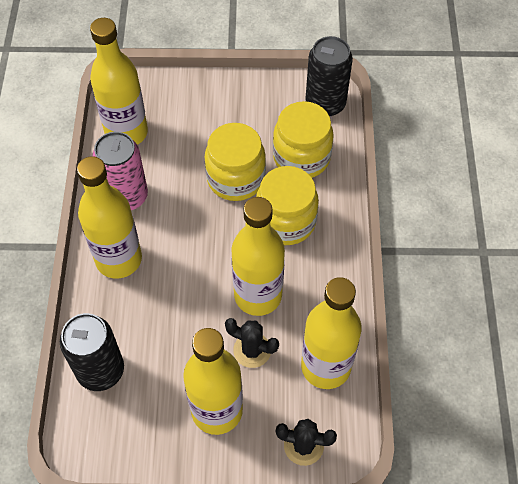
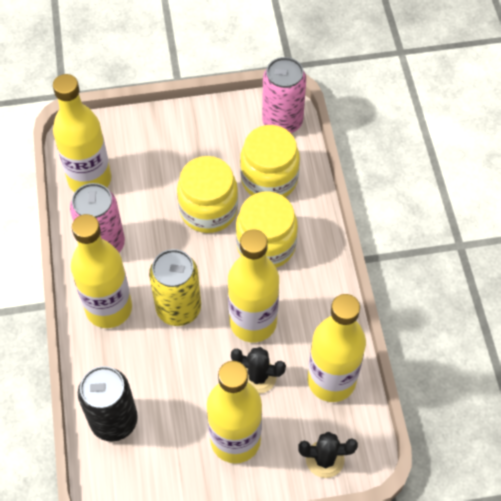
camera: 10 degrees left, 0 degrees up
black can [305,36,353,116] -> pink can [262,57,306,133]
none -> yellow can [149,249,201,326]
######
What to produce: Copy out all the data exactly, skipping the pictures.

Task solution:
camera: 10 degrees left, 0 degrees up
black can [305,36,353,116] -> pink can [262,57,306,133]
none -> yellow can [149,249,201,326]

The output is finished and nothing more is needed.